## What is being asked
Take the records below from their first line through the line holding "nothing => teal hexagon nut (185,520,65,69)", and set each of those lines down exactly, without pictures.

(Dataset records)
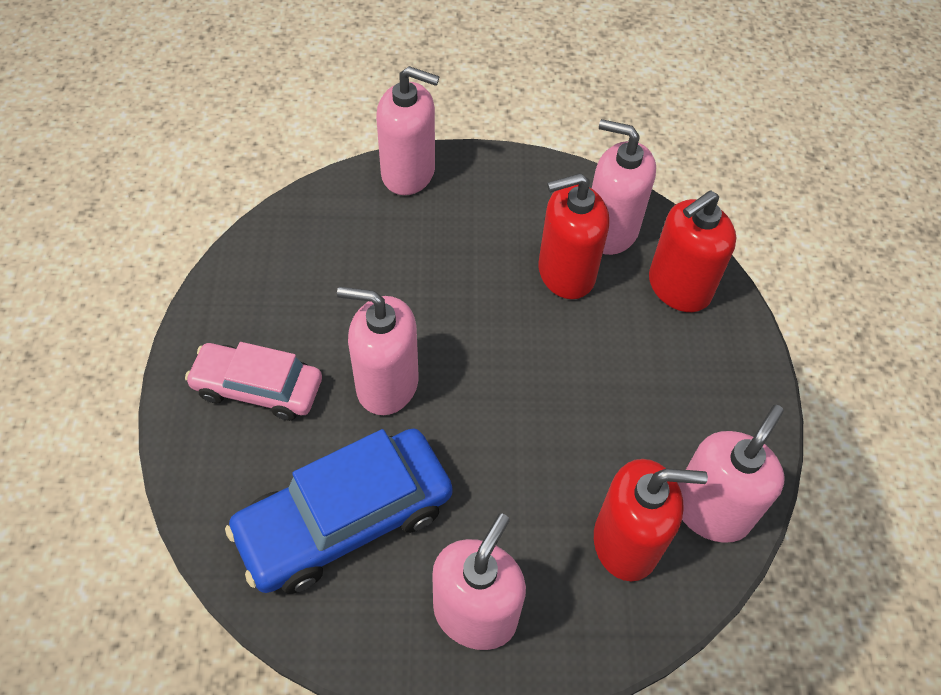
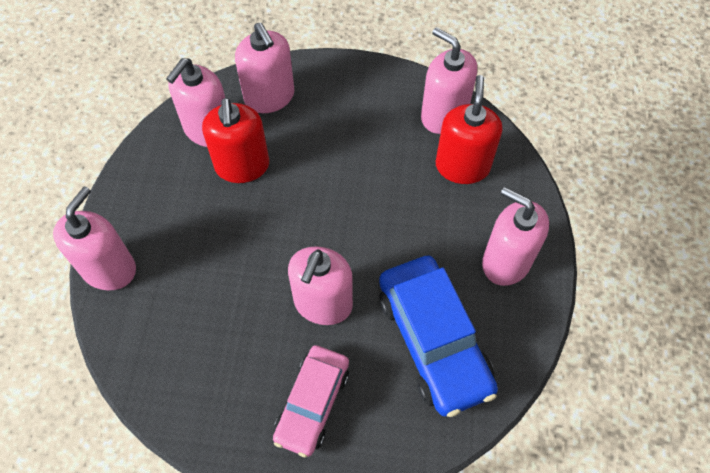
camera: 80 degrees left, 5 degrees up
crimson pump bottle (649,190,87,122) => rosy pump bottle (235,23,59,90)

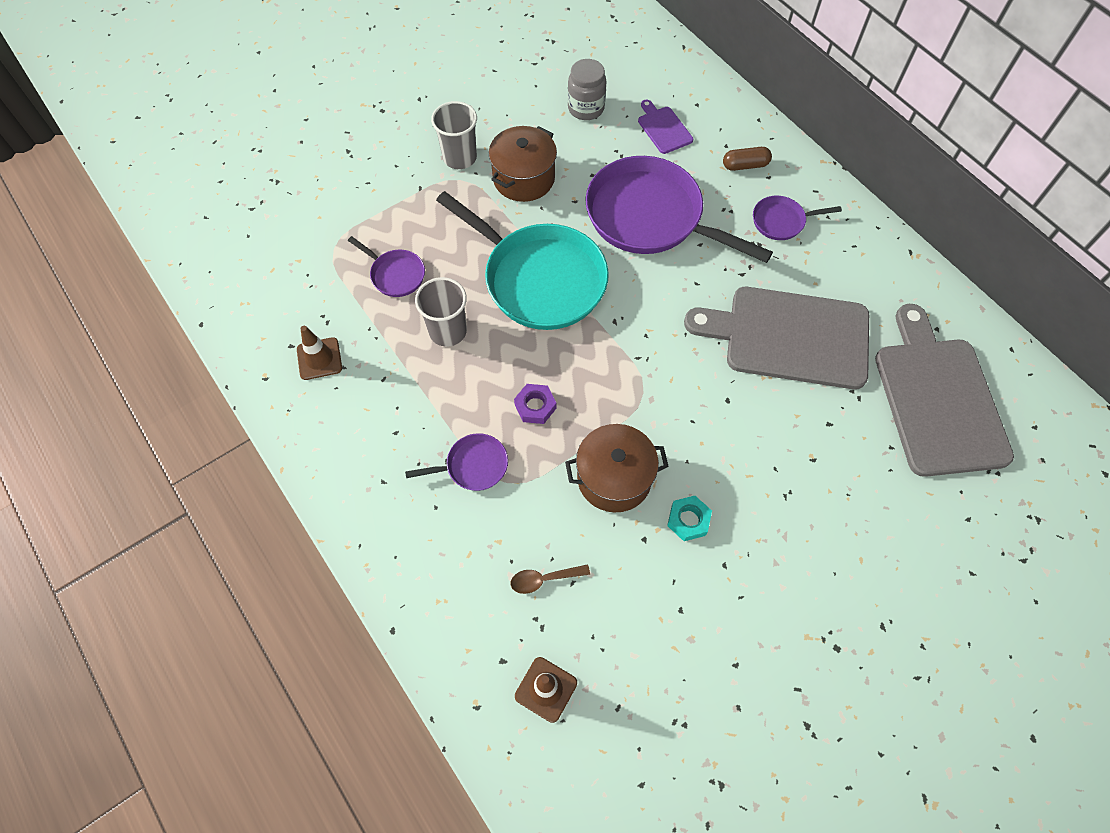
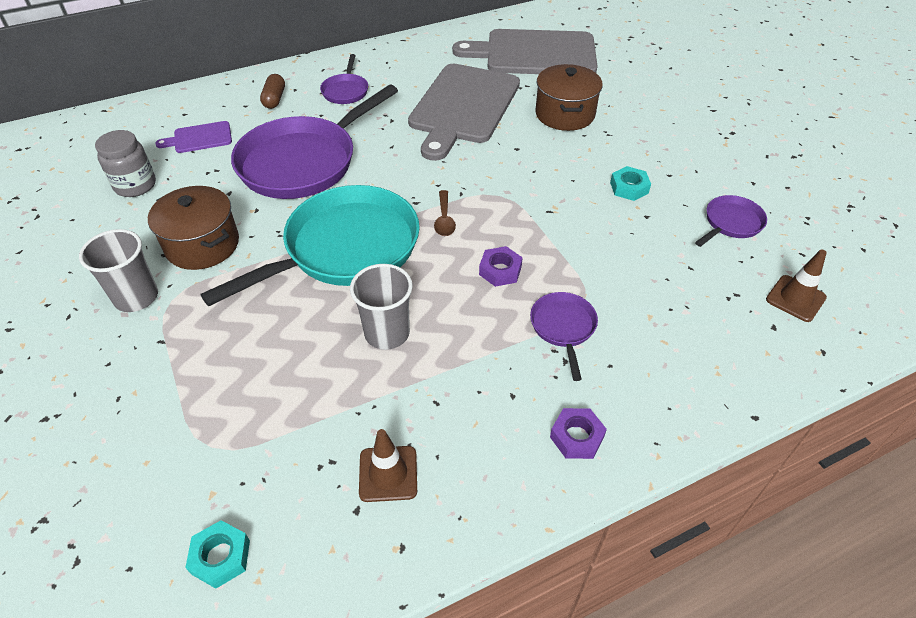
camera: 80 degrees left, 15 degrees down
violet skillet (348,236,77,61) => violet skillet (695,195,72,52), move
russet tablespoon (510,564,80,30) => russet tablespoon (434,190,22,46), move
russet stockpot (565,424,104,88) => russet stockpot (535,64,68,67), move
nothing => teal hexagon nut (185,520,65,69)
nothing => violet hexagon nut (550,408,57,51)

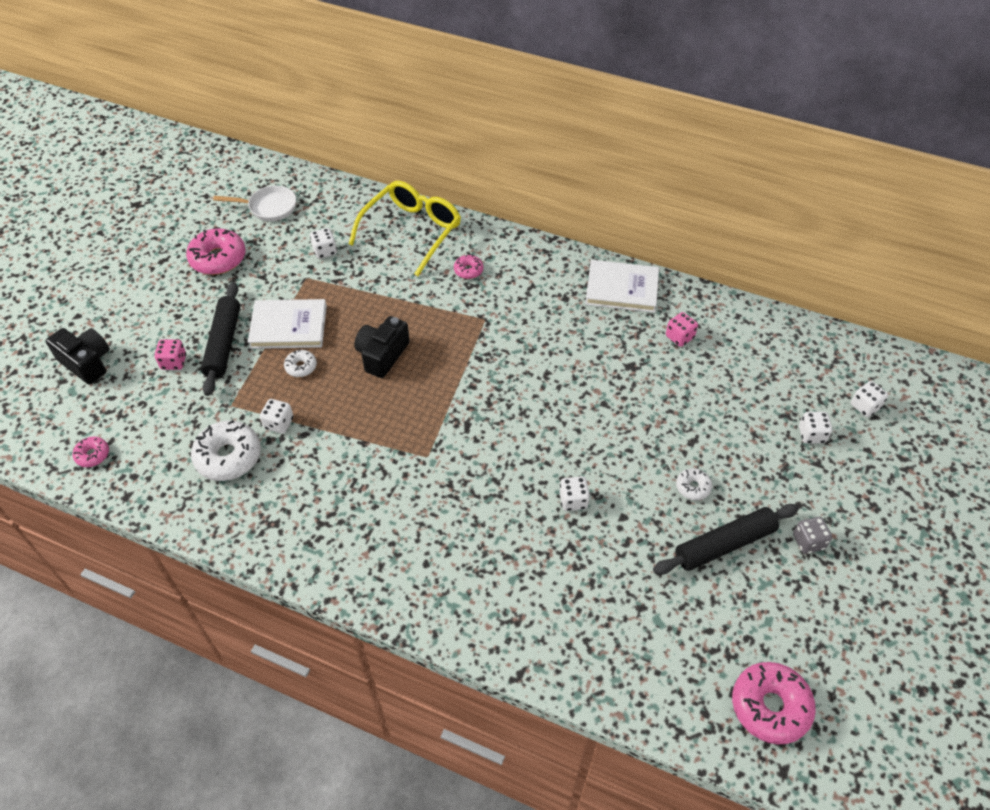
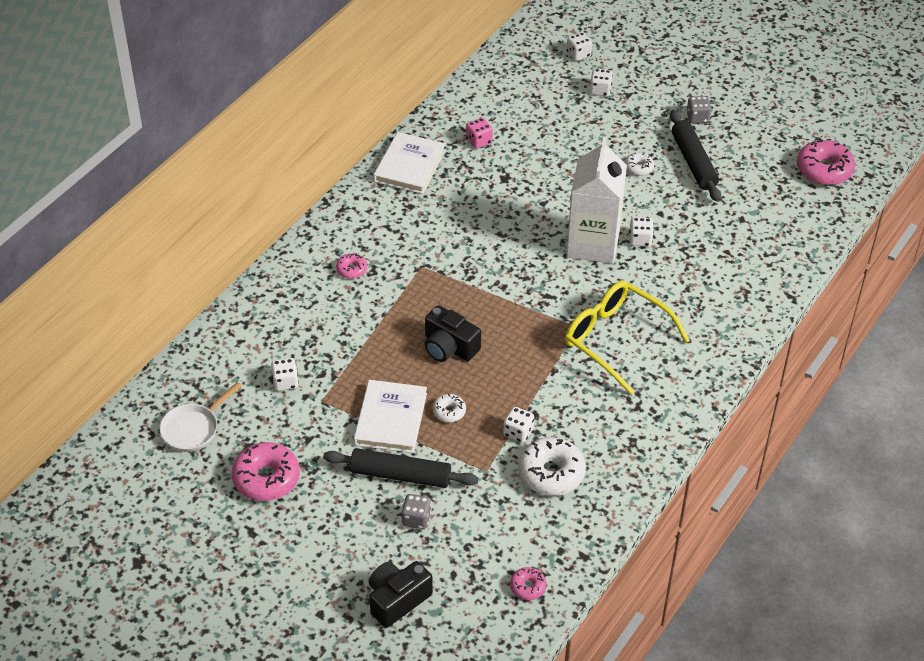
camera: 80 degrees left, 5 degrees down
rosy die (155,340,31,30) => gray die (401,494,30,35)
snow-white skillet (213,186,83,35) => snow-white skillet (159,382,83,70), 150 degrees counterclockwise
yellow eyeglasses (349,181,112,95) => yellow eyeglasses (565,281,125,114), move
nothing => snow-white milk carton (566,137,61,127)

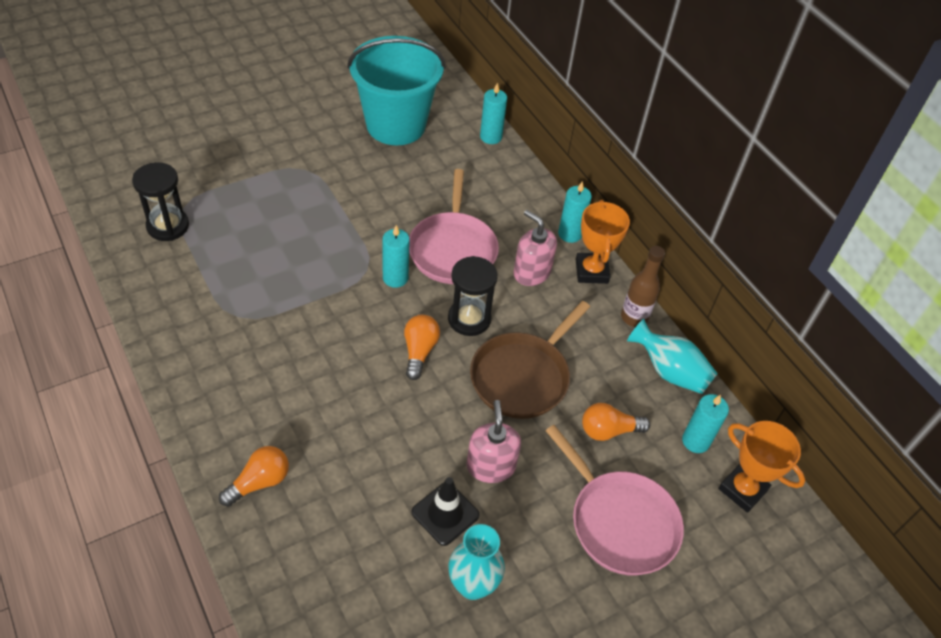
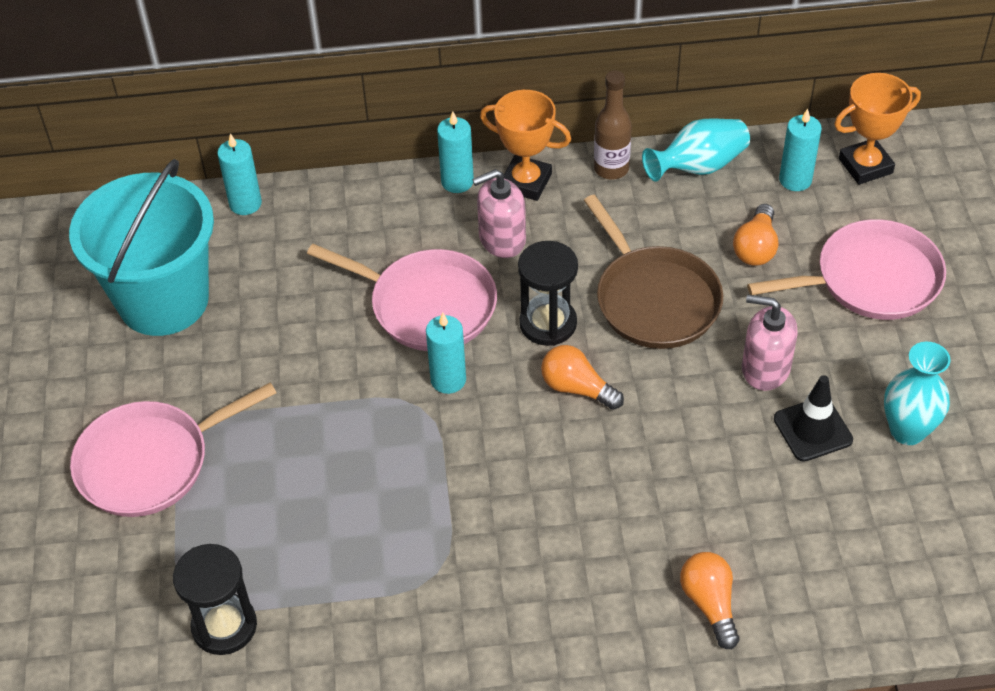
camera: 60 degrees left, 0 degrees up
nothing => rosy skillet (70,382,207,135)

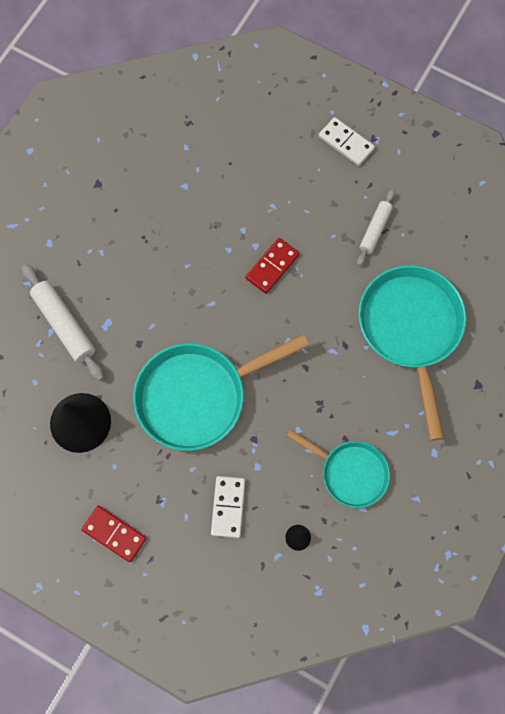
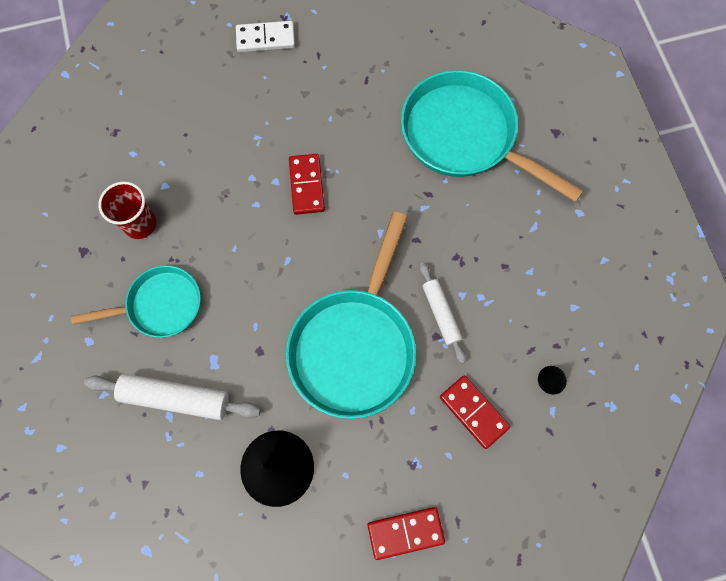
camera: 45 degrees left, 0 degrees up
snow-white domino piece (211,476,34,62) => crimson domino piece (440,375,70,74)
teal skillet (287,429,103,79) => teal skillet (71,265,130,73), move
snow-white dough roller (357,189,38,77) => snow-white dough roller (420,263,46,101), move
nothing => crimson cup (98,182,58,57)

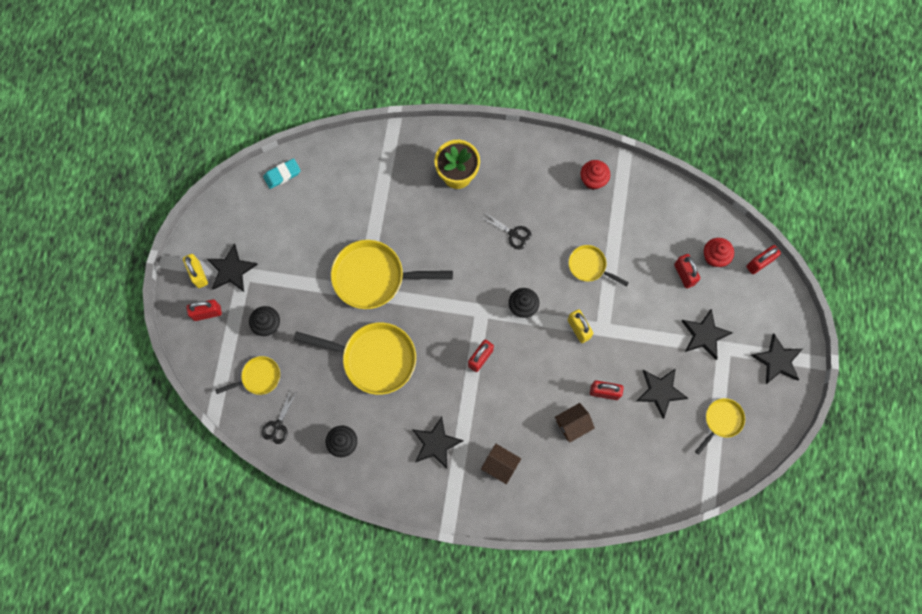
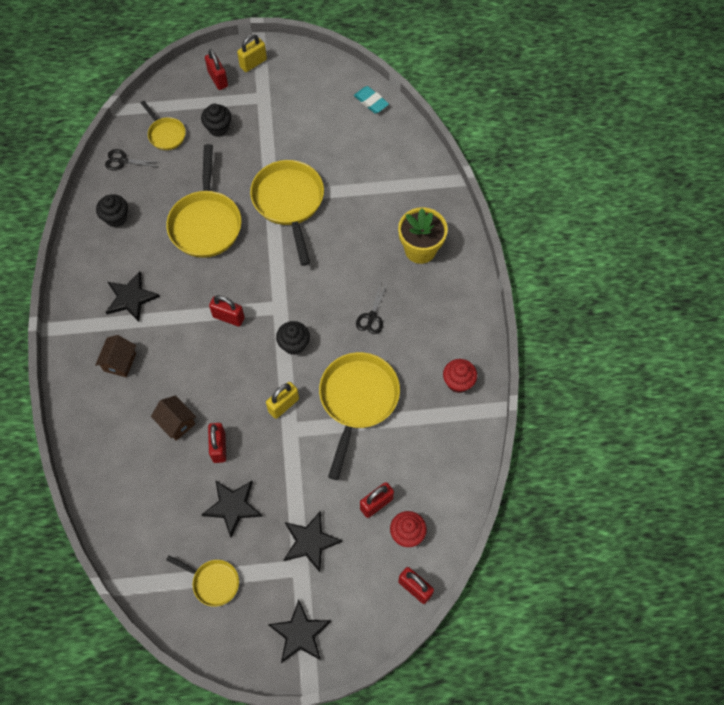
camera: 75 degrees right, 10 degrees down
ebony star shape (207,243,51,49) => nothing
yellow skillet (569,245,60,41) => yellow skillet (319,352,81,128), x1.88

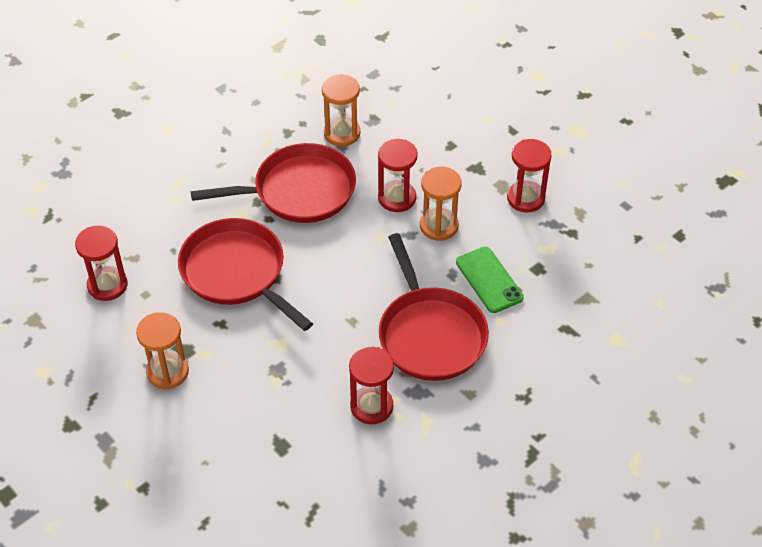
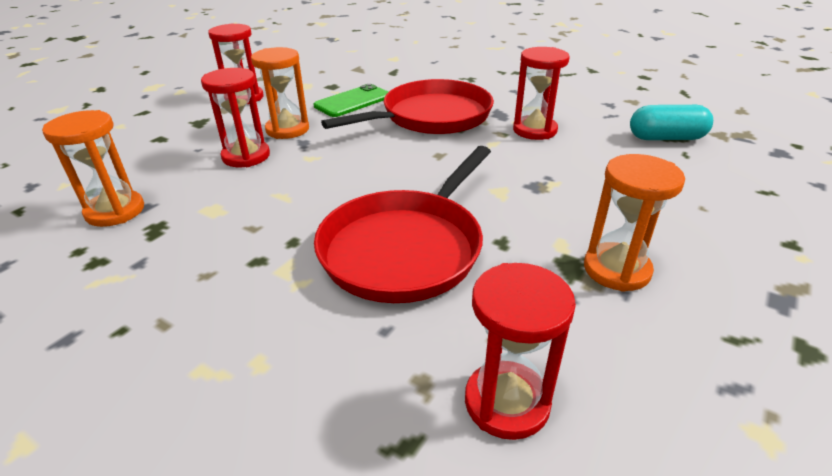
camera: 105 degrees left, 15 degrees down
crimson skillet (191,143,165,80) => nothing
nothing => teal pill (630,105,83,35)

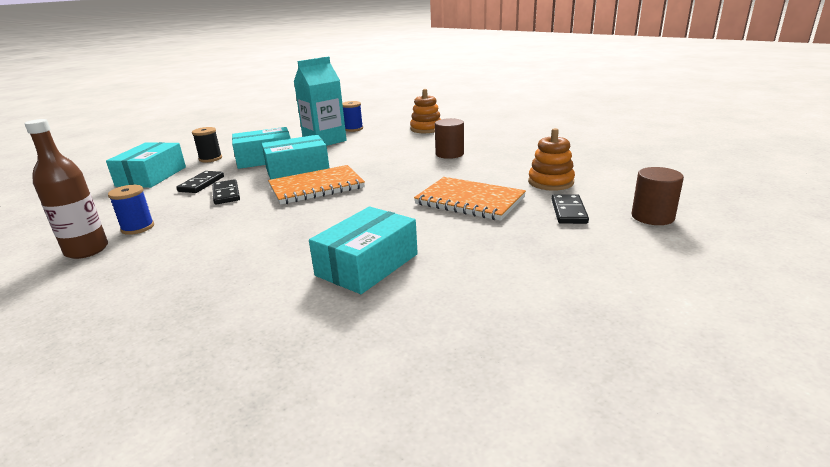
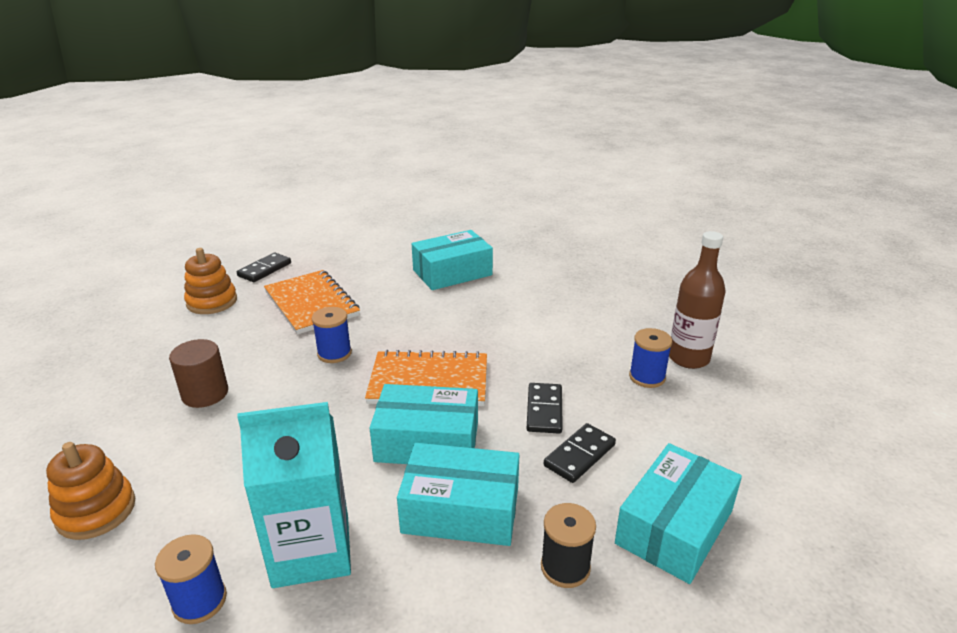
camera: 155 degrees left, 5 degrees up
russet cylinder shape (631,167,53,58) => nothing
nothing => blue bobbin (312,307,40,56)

## Response
camera: 80 degrees left, 5 degrees up
crimson pump bottle (649,190,87,122) => rosy pump bottle (235,23,59,90)

camera: 80 degrees left, 15 degrees down
violet skillet (348,236,77,61) => violet skillet (695,195,72,52), move
russet tablespoon (510,564,80,30) => russet tablespoon (434,190,22,46), move
russet stockpot (565,424,104,88) => russet stockpot (535,64,68,67), move
nothing => teal hexagon nut (185,520,65,69)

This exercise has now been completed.